What this task involves:
Pictures aside, each entry has to be returned exactly as it stands.
** Opening Dataset records block **
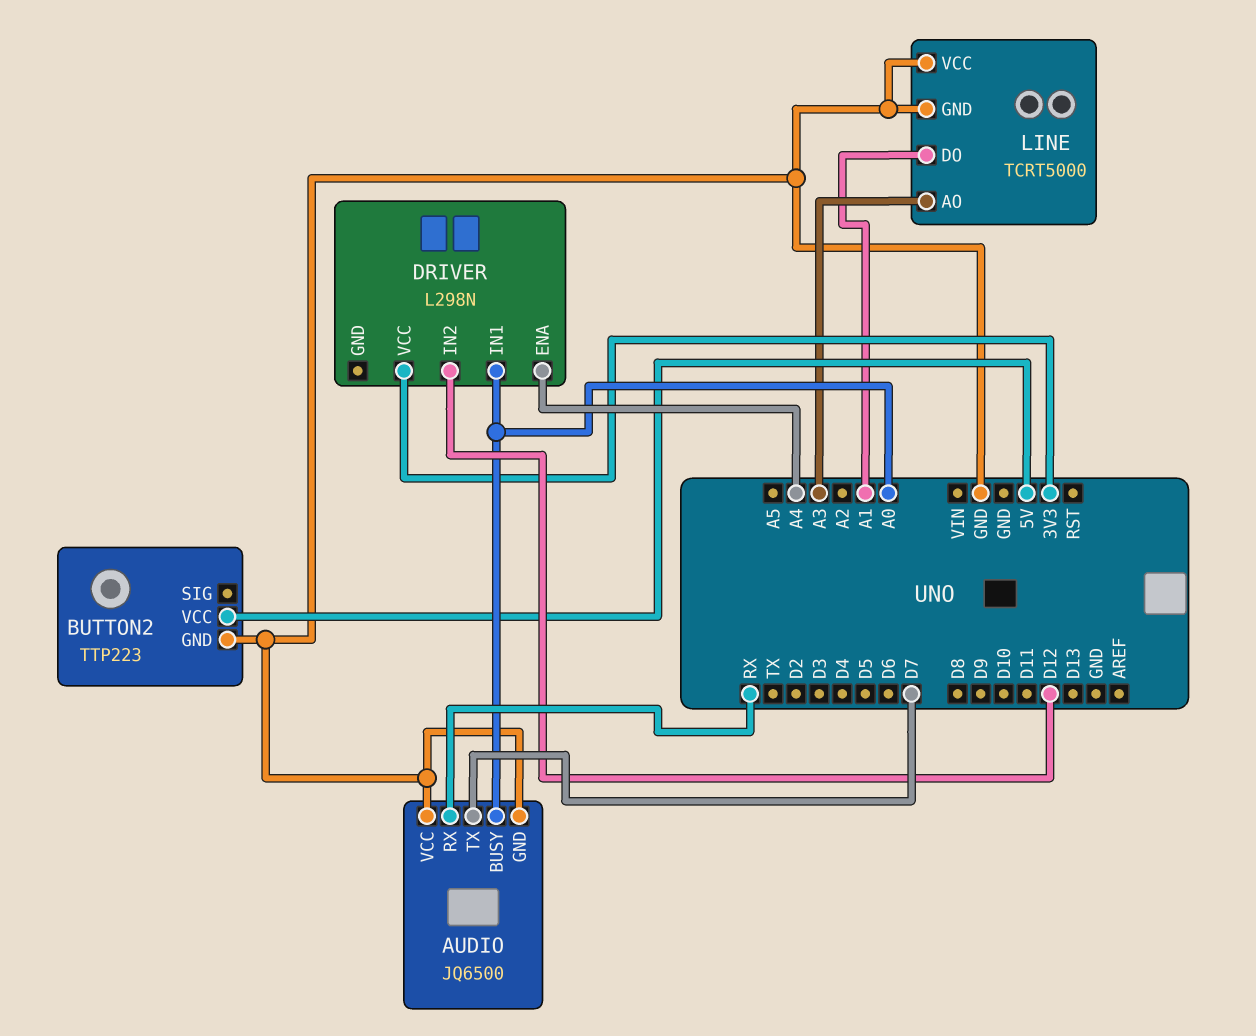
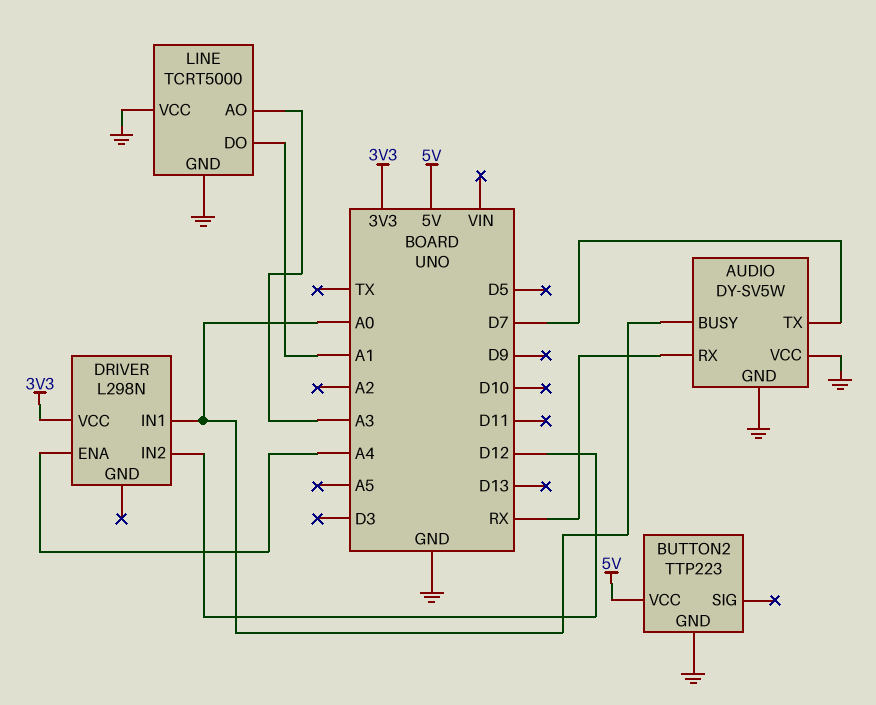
AUDIO: JQ6500 -> DY-SV5W

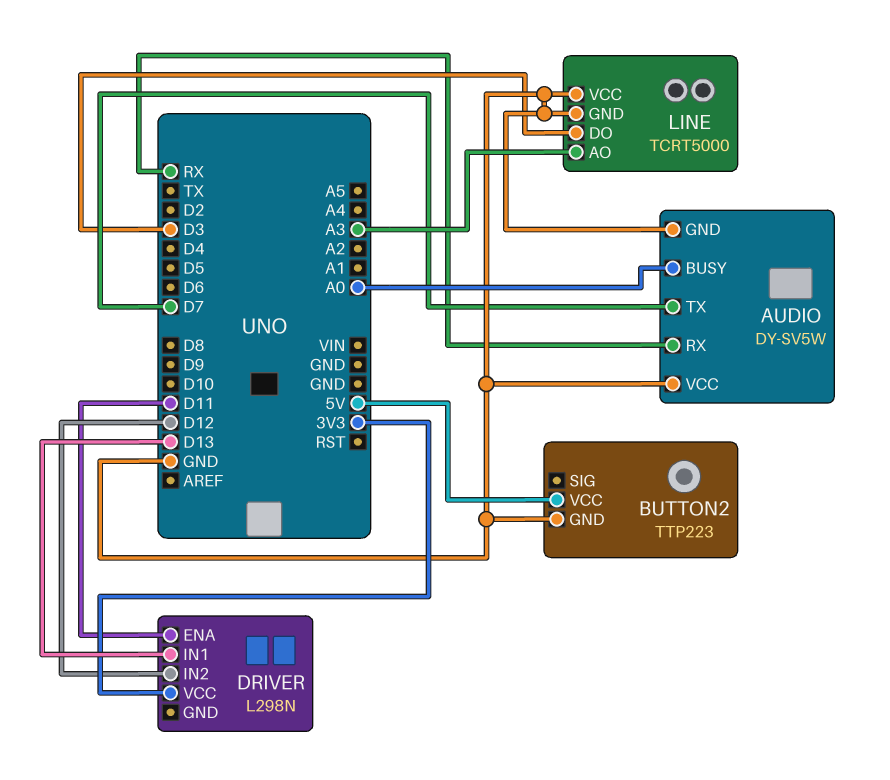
DRIVER pin ENA: A4 -> D11
DRIVER pin IN1: A0 -> D13
LINE pin DO: A1 -> D3

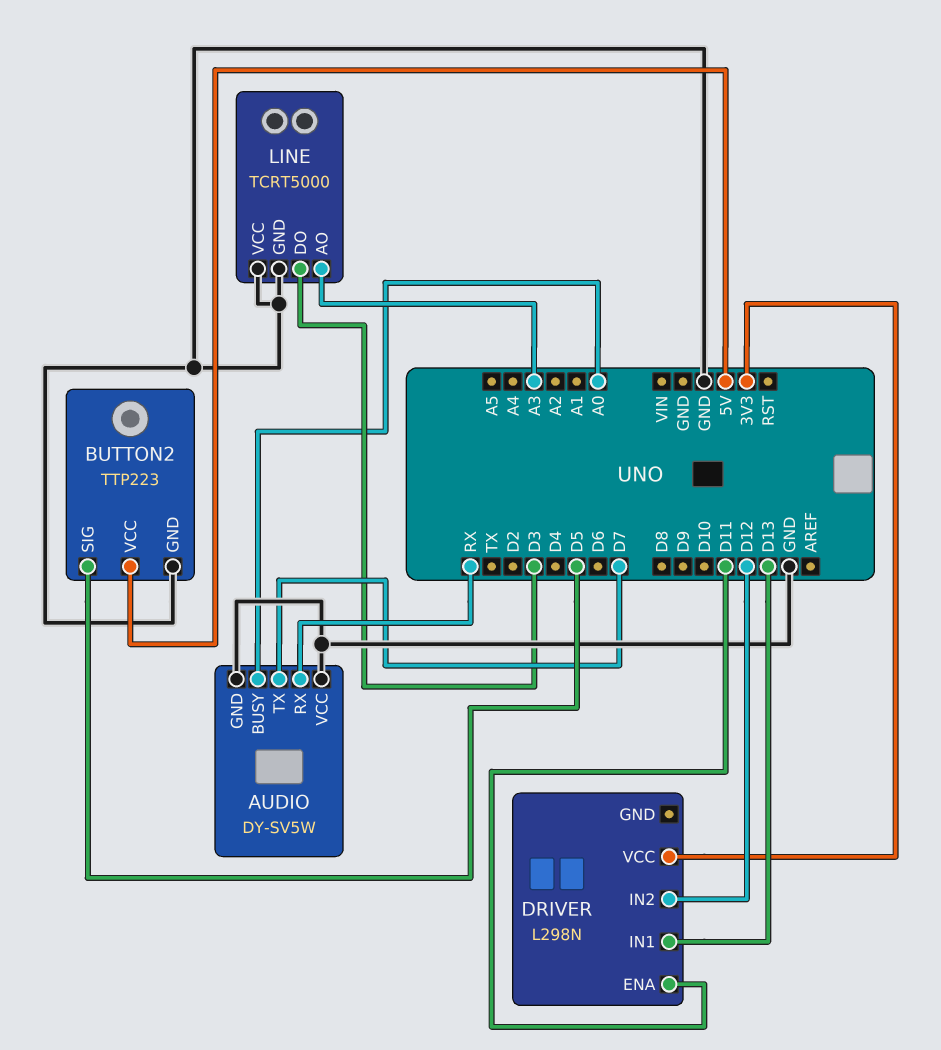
BUTTON2 pin SIG: none -> D5

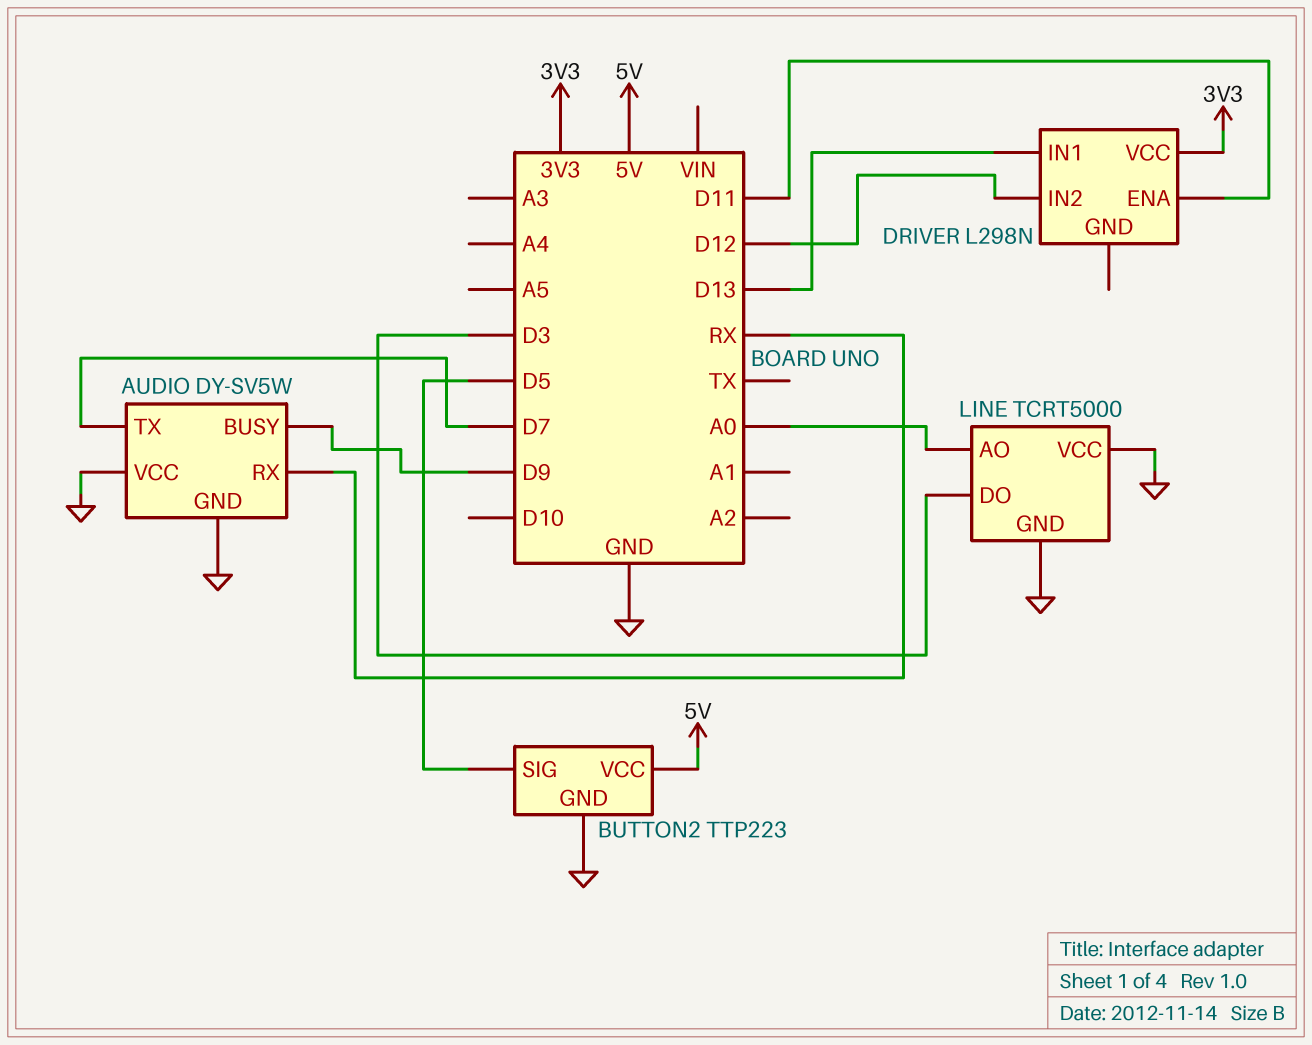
AUDIO pin BUSY: A0 -> D9
LINE pin AO: A3 -> A0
** Closing Dataset records block **
Finished exercise:
AUDIO: JQ6500 -> DY-SV5W

DRIVER pin ENA: A4 -> D11
DRIVER pin IN1: A0 -> D13
LINE pin DO: A1 -> D3

BUTTON2 pin SIG: none -> D5

AUDIO pin BUSY: A0 -> D9
LINE pin AO: A3 -> A0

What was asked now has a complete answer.